(Coordinate-based object records)
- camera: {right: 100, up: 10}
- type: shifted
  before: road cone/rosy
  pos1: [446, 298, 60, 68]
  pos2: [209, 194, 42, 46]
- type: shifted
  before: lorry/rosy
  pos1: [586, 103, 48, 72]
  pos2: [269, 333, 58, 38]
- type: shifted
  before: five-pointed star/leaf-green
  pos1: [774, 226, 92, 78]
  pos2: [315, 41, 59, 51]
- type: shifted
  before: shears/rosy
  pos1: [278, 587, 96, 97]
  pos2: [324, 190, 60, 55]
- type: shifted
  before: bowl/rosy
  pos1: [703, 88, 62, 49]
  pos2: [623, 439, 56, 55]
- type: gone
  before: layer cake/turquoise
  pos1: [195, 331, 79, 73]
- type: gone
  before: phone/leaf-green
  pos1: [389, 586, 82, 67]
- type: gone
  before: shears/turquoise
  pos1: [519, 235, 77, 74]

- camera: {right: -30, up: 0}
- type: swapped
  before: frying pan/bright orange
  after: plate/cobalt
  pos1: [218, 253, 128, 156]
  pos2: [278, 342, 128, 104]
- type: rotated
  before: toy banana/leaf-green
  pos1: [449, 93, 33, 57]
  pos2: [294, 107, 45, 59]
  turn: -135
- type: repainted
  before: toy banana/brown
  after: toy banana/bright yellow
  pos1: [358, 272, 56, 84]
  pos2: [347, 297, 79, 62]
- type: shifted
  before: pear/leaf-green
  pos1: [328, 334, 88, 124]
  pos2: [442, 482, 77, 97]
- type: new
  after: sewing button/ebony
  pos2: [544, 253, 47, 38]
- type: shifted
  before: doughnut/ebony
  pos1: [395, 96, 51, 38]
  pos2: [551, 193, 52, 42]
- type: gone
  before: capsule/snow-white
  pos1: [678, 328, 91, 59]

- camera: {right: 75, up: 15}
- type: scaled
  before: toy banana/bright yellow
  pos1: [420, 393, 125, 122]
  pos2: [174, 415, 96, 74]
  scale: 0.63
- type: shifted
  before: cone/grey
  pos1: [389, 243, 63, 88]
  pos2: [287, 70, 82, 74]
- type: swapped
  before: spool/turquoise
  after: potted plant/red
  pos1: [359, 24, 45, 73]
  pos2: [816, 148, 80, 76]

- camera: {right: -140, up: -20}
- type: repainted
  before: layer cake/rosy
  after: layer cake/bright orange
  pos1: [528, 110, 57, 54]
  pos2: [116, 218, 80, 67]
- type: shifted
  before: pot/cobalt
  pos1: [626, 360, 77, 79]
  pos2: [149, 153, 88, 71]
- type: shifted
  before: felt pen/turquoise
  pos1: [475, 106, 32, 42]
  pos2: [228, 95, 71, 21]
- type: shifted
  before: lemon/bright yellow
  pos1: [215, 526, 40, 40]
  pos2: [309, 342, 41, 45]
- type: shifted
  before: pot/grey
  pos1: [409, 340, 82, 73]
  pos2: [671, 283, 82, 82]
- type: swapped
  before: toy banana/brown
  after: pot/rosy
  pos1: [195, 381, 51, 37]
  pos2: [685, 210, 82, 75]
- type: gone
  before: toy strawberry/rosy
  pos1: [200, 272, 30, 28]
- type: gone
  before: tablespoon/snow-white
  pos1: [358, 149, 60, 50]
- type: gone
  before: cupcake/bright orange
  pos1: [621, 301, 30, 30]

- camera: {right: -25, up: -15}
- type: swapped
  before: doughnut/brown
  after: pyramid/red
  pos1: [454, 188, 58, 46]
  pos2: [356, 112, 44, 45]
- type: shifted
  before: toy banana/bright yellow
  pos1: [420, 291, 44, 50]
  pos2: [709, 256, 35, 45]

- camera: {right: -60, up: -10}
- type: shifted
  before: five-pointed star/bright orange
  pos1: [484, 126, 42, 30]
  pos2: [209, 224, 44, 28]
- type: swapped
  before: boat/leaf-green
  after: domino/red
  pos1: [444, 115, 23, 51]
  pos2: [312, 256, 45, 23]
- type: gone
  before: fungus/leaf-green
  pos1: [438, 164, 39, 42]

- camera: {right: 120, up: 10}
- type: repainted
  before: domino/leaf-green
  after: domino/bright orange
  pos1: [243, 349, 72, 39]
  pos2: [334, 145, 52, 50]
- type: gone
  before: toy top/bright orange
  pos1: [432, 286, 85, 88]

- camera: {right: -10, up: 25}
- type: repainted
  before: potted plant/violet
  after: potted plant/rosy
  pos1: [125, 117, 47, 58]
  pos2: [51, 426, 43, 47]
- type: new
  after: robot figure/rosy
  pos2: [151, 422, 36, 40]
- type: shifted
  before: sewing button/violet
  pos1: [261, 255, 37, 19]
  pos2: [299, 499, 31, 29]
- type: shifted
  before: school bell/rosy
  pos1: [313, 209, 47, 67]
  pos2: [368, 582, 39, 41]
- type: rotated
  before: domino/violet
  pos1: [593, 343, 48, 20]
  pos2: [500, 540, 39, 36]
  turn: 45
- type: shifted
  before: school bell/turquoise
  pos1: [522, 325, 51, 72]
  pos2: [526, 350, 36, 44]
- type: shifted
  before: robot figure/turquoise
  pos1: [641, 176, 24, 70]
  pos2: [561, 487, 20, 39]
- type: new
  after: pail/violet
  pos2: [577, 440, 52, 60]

_Problem requirements:_ Every line of the data above is to be repeated exactly.

_Exercise output:_
- camera: {right: 100, up: 10}
- type: shifted
  before: road cone/rosy
  pos1: [446, 298, 60, 68]
  pos2: [209, 194, 42, 46]
- type: shifted
  before: lorry/rosy
  pos1: [586, 103, 48, 72]
  pos2: [269, 333, 58, 38]
- type: shifted
  before: five-pointed star/leaf-green
  pos1: [774, 226, 92, 78]
  pos2: [315, 41, 59, 51]
- type: shifted
  before: shears/rosy
  pos1: [278, 587, 96, 97]
  pos2: [324, 190, 60, 55]
- type: shifted
  before: bowl/rosy
  pos1: [703, 88, 62, 49]
  pos2: [623, 439, 56, 55]
- type: gone
  before: layer cake/turquoise
  pos1: [195, 331, 79, 73]
- type: gone
  before: phone/leaf-green
  pos1: [389, 586, 82, 67]
- type: gone
  before: shears/turquoise
  pos1: [519, 235, 77, 74]

- camera: {right: -30, up: 0}
- type: swapped
  before: frying pan/bright orange
  after: plate/cobalt
  pos1: [218, 253, 128, 156]
  pos2: [278, 342, 128, 104]
- type: rotated
  before: toy banana/leaf-green
  pos1: [449, 93, 33, 57]
  pos2: [294, 107, 45, 59]
  turn: -135
- type: repainted
  before: toy banana/brown
  after: toy banana/bright yellow
  pos1: [358, 272, 56, 84]
  pos2: [347, 297, 79, 62]
- type: shifted
  before: pear/leaf-green
  pos1: [328, 334, 88, 124]
  pos2: [442, 482, 77, 97]
- type: new
  after: sewing button/ebony
  pos2: [544, 253, 47, 38]
- type: shifted
  before: doughnut/ebony
  pos1: [395, 96, 51, 38]
  pos2: [551, 193, 52, 42]
- type: gone
  before: capsule/snow-white
  pos1: [678, 328, 91, 59]

- camera: {right: 75, up: 15}
- type: scaled
  before: toy banana/bright yellow
  pos1: [420, 393, 125, 122]
  pos2: [174, 415, 96, 74]
  scale: 0.63
- type: shifted
  before: cone/grey
  pos1: [389, 243, 63, 88]
  pos2: [287, 70, 82, 74]
- type: swapped
  before: spool/turquoise
  after: potted plant/red
  pos1: [359, 24, 45, 73]
  pos2: [816, 148, 80, 76]

- camera: {right: -140, up: -20}
- type: repainted
  before: layer cake/rosy
  after: layer cake/bright orange
  pos1: [528, 110, 57, 54]
  pos2: [116, 218, 80, 67]
- type: shifted
  before: pot/cobalt
  pos1: [626, 360, 77, 79]
  pos2: [149, 153, 88, 71]
- type: shifted
  before: felt pen/turquoise
  pos1: [475, 106, 32, 42]
  pos2: [228, 95, 71, 21]
- type: shifted
  before: lemon/bright yellow
  pos1: [215, 526, 40, 40]
  pos2: [309, 342, 41, 45]
- type: shifted
  before: pot/grey
  pos1: [409, 340, 82, 73]
  pos2: [671, 283, 82, 82]
- type: swapped
  before: toy banana/brown
  after: pot/rosy
  pos1: [195, 381, 51, 37]
  pos2: [685, 210, 82, 75]
- type: gone
  before: toy strawberry/rosy
  pos1: [200, 272, 30, 28]
- type: gone
  before: tablespoon/snow-white
  pos1: [358, 149, 60, 50]
- type: gone
  before: cupcake/bright orange
  pos1: [621, 301, 30, 30]

- camera: {right: -25, up: -15}
- type: swapped
  before: doughnut/brown
  after: pyramid/red
  pos1: [454, 188, 58, 46]
  pos2: [356, 112, 44, 45]
- type: shifted
  before: toy banana/bright yellow
  pos1: [420, 291, 44, 50]
  pos2: [709, 256, 35, 45]

- camera: {right: -60, up: -10}
- type: shifted
  before: five-pointed star/bright orange
  pos1: [484, 126, 42, 30]
  pos2: [209, 224, 44, 28]
- type: swapped
  before: boat/leaf-green
  after: domino/red
  pos1: [444, 115, 23, 51]
  pos2: [312, 256, 45, 23]
- type: gone
  before: fungus/leaf-green
  pos1: [438, 164, 39, 42]

- camera: {right: 120, up: 10}
- type: repainted
  before: domino/leaf-green
  after: domino/bright orange
  pos1: [243, 349, 72, 39]
  pos2: [334, 145, 52, 50]
- type: gone
  before: toy top/bright orange
  pos1: [432, 286, 85, 88]

- camera: {right: -10, up: 25}
- type: repainted
  before: potted plant/violet
  after: potted plant/rosy
  pos1: [125, 117, 47, 58]
  pos2: [51, 426, 43, 47]
- type: new
  after: robot figure/rosy
  pos2: [151, 422, 36, 40]
- type: shifted
  before: sewing button/violet
  pos1: [261, 255, 37, 19]
  pos2: [299, 499, 31, 29]
- type: shifted
  before: school bell/rosy
  pos1: [313, 209, 47, 67]
  pos2: [368, 582, 39, 41]
- type: rotated
  before: domino/violet
  pos1: [593, 343, 48, 20]
  pos2: [500, 540, 39, 36]
  turn: 45
- type: shifted
  before: school bell/turquoise
  pos1: [522, 325, 51, 72]
  pos2: [526, 350, 36, 44]
- type: shifted
  before: robot figure/turquoise
  pos1: [641, 176, 24, 70]
  pos2: [561, 487, 20, 39]
- type: new
  after: pail/violet
  pos2: [577, 440, 52, 60]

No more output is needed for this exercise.